Information given: Begin
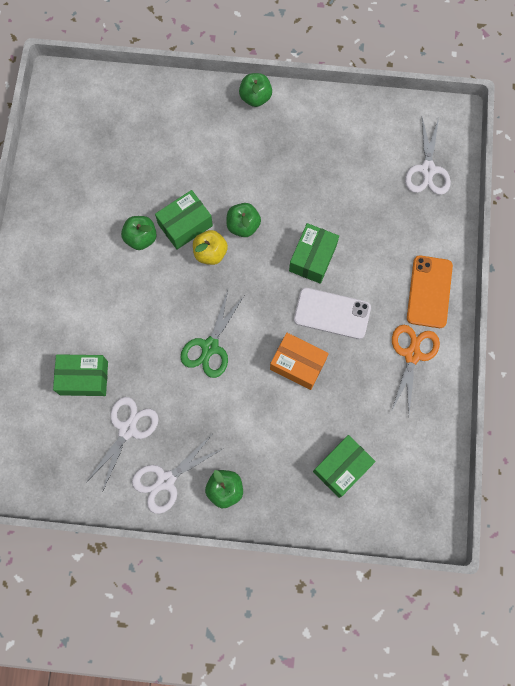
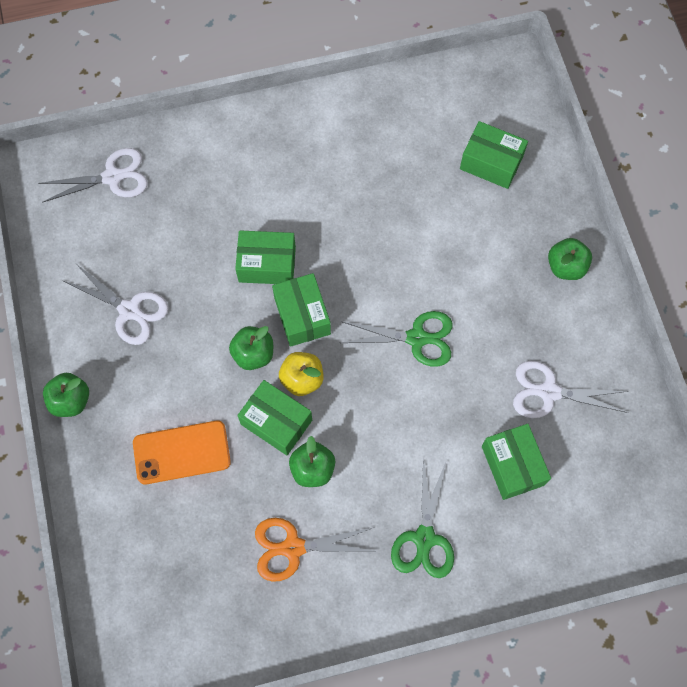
camera: 110 degrees left, 5 degrees down
(60, 295) = (424, 538): none -> green scissors
(165, 480) = (585, 330): white scissors -> white scissors (129, 311)
(260, 269) = (302, 316): none -> green box
(298, 364) = (399, 240): orange box -> none
(332, 313) = (326, 223): white phone -> none
(412, 354) = (342, 132): orange scissors -> orange scissors (293, 547)
(429, 292) = (263, 135): orange phone -> orange phone (181, 452)

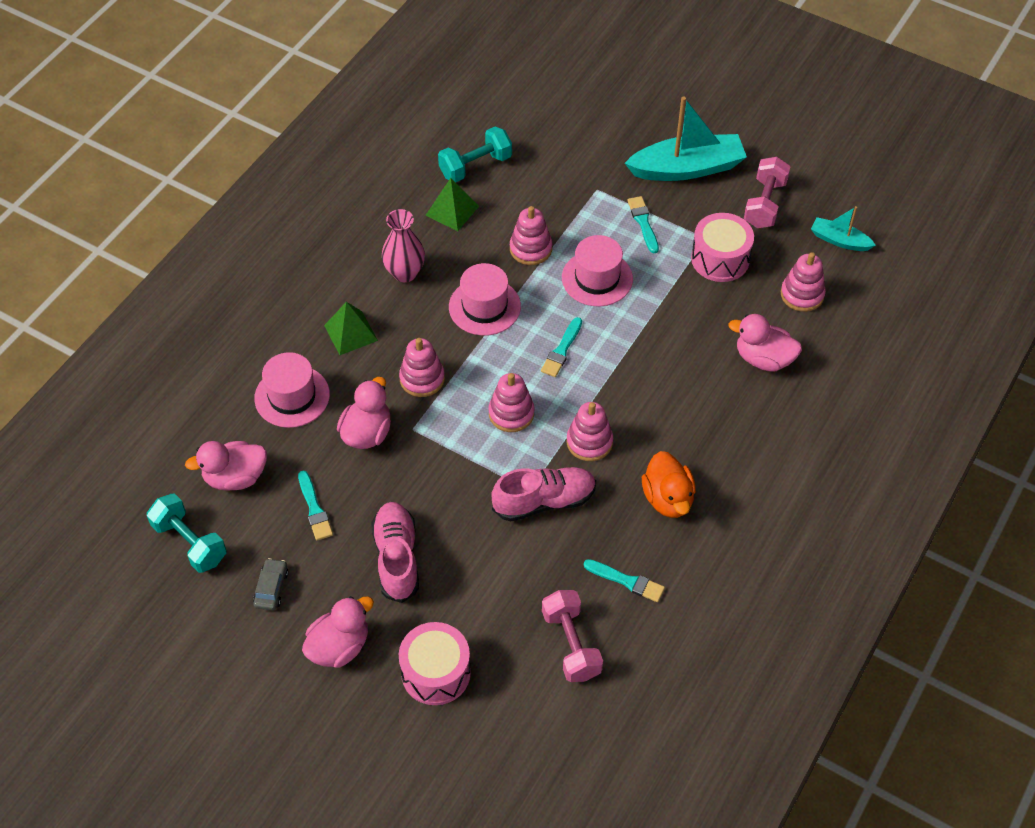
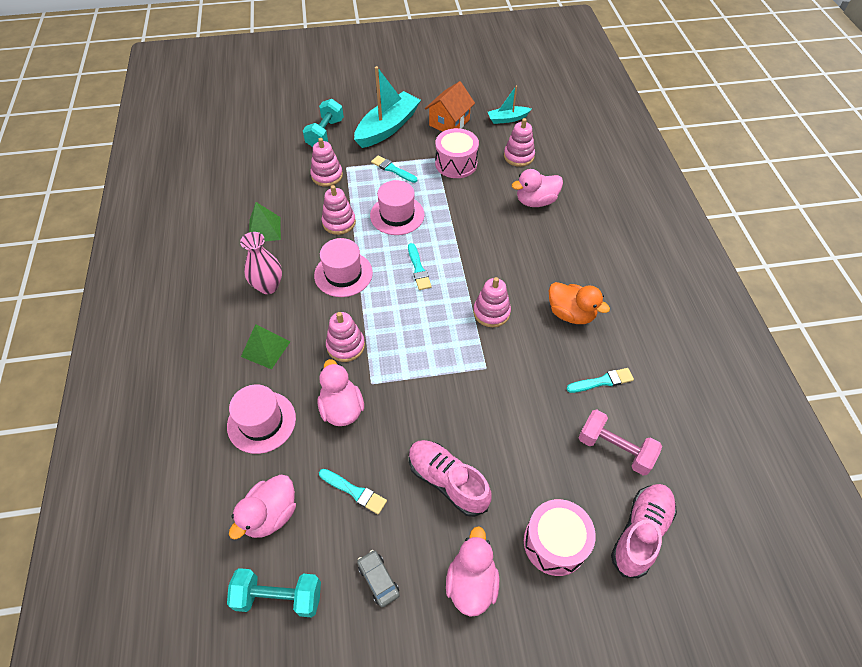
camera: 40 degrees left, 0 degrees up
(475, 166) = (255, 195): turquoise dumbbell -> turquoise dumbbell (325, 133)
(511, 413) = (426, 328): pink stacking toy -> pink stacking toy (327, 176)
(544, 501) = (503, 368): pink shoe -> pink shoe (640, 533)
(764, 204) = (449, 122): pink dumbbell -> orange house

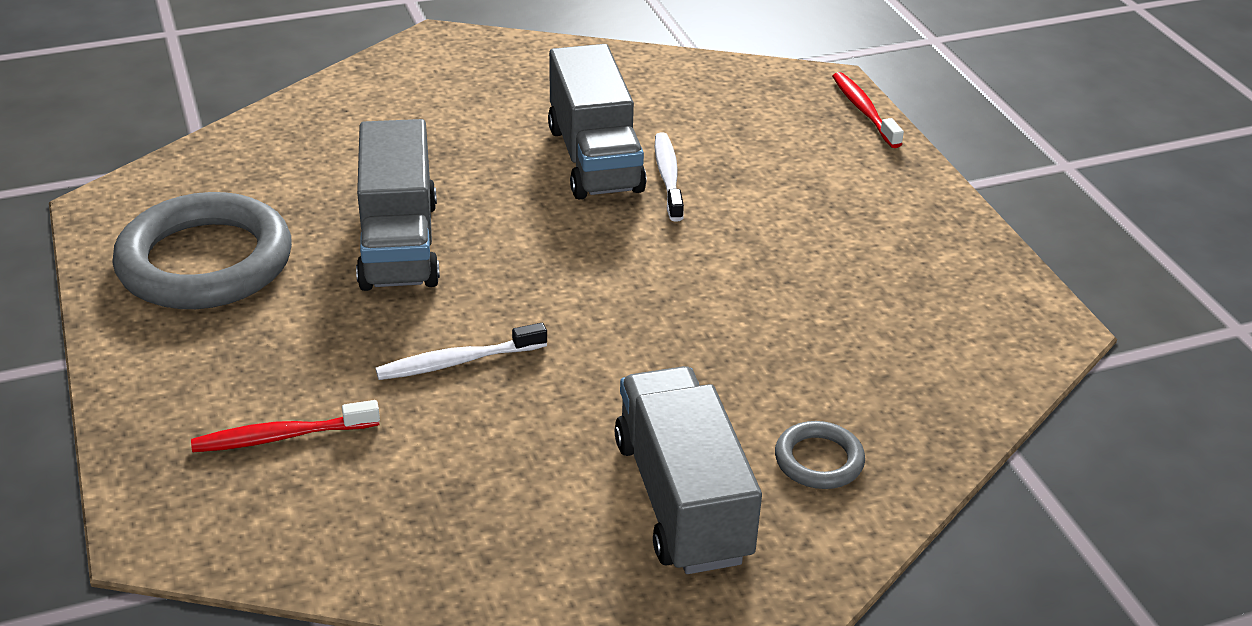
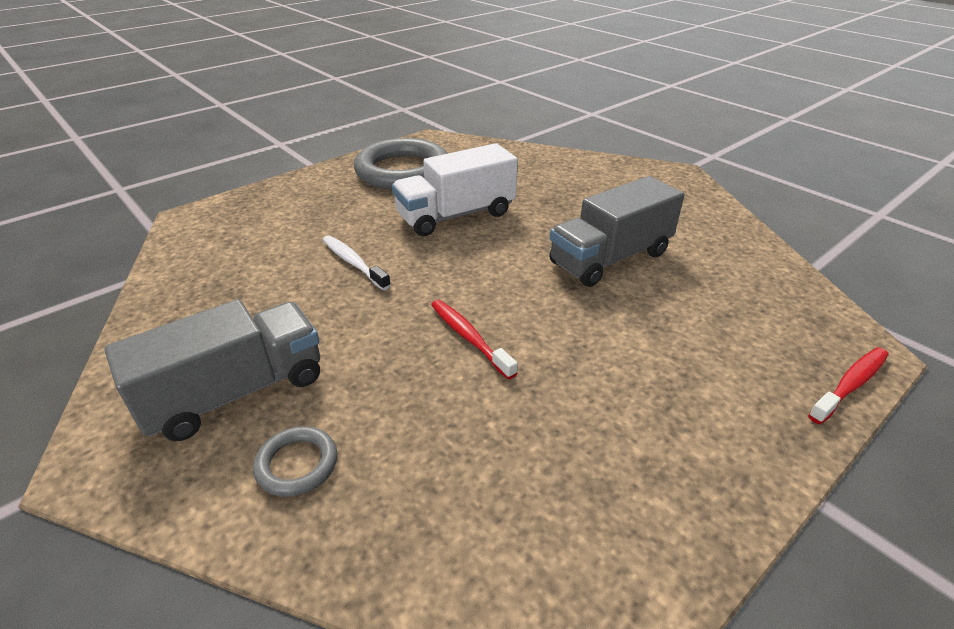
camera: 70 degrees right, 0 degrees up
(281, 436) = (268, 228): red toothbrush -> red toothbrush (469, 337)
(399, 244) = (456, 215): grey truck -> white truck
(668, 177) = (621, 295): white toothbrush -> none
Information given: End
#### Task brief
Reproduce the material above in full, images excluded.

#### Output of the task
camera: 110 degrees left, 5 degrees down
(60, 295) = (424, 538): none -> green scissors
(165, 480) = (585, 330): white scissors -> white scissors (129, 311)
(260, 269) = (302, 316): none -> green box
(298, 364) = (399, 240): orange box -> none
(332, 313) = (326, 223): white phone -> none
(412, 354) = (342, 132): orange scissors -> orange scissors (293, 547)
(429, 292) = (263, 135): orange phone -> orange phone (181, 452)

camera: 40 degrees left, 0 degrees up
(475, 166) = (255, 195): turquoise dumbbell -> turquoise dumbbell (325, 133)
(511, 413) = (426, 328): pink stacking toy -> pink stacking toy (327, 176)
(544, 501) = (503, 368): pink shoe -> pink shoe (640, 533)
(764, 204) = (449, 122): pink dumbbell -> orange house

camera: 70 degrees right, 0 degrees up
(281, 436) = (268, 228): red toothbrush -> red toothbrush (469, 337)
(399, 244) = (456, 215): grey truck -> white truck
(668, 177) = (621, 295): white toothbrush -> none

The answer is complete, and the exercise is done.